- WHAT IS NEEDED
All entries below must be retyped exactly, though pictures are to be skipped.

- RECORDS PROVIDED
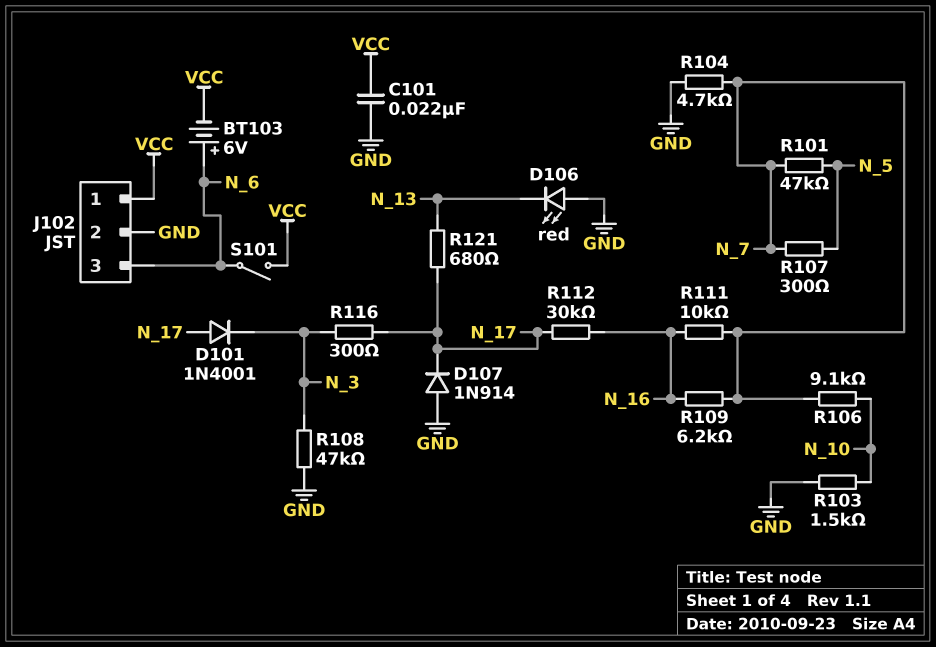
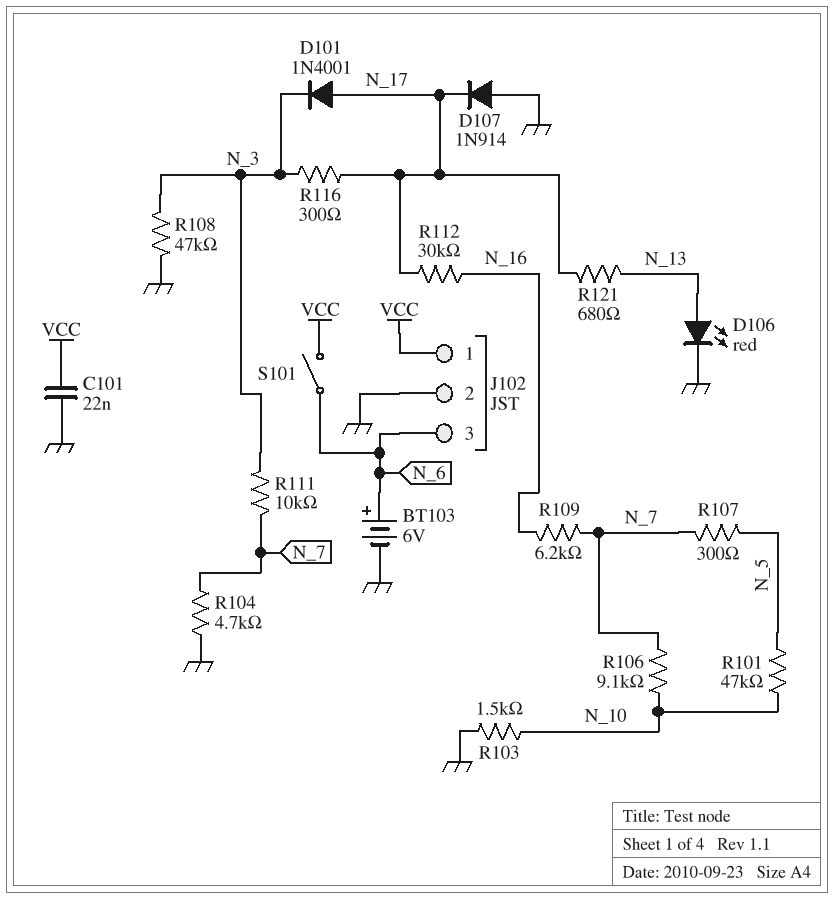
BT103: 6V (plus N_6, minus VCC) -> 6V (plus N_6, minus GND)
D106: LED red (A GND, K N_13) -> LED red (A N_13, K GND)
R101: 47k (N_5, N_7) -> 47k (N_5, N_10)
R111: 10k (N_7, N_16) -> 10k (N_3, N_7)

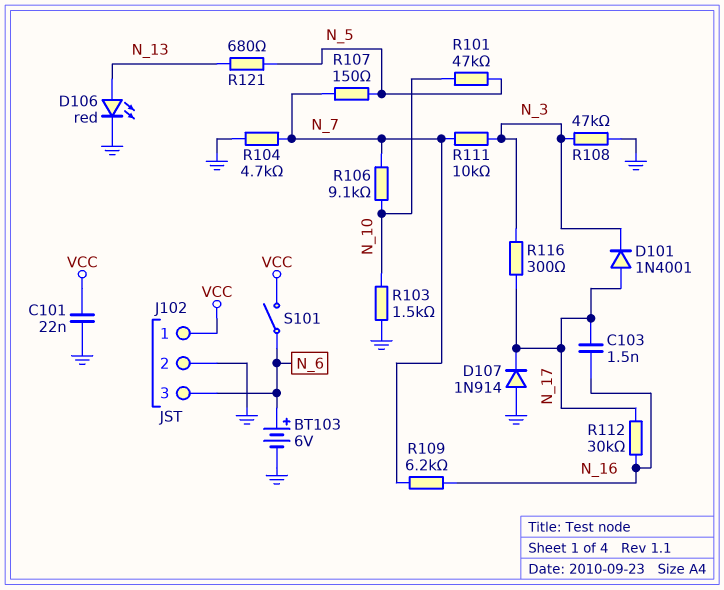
C103: none -> 1.5nF (N_16, N_17)
R107: 300 (N_5, N_7) -> 150 (N_5, N_7)
R121: 680 (N_13, N_17) -> 680 (N_5, N_13)

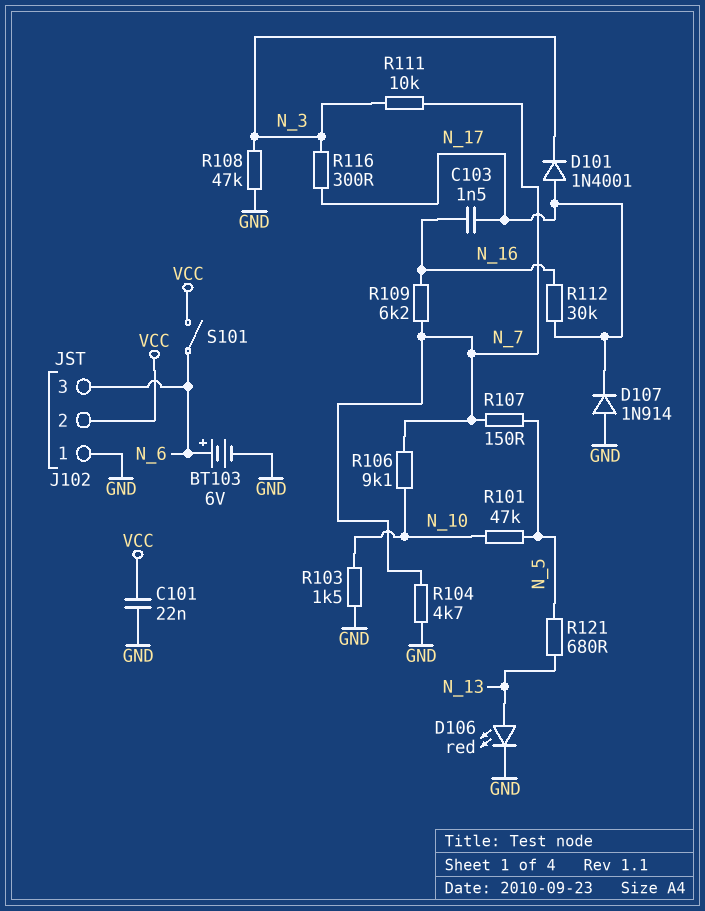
J102 pin 1: VCC -> GND
J102 pin 2: GND -> VCC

- EXERCISE RESPONSE
BT103: 6V (plus N_6, minus VCC) -> 6V (plus N_6, minus GND)
D106: LED red (A GND, K N_13) -> LED red (A N_13, K GND)
R101: 47k (N_5, N_7) -> 47k (N_5, N_10)
R111: 10k (N_7, N_16) -> 10k (N_3, N_7)

C103: none -> 1.5nF (N_16, N_17)
R107: 300 (N_5, N_7) -> 150 (N_5, N_7)
R121: 680 (N_13, N_17) -> 680 (N_5, N_13)

J102 pin 1: VCC -> GND
J102 pin 2: GND -> VCC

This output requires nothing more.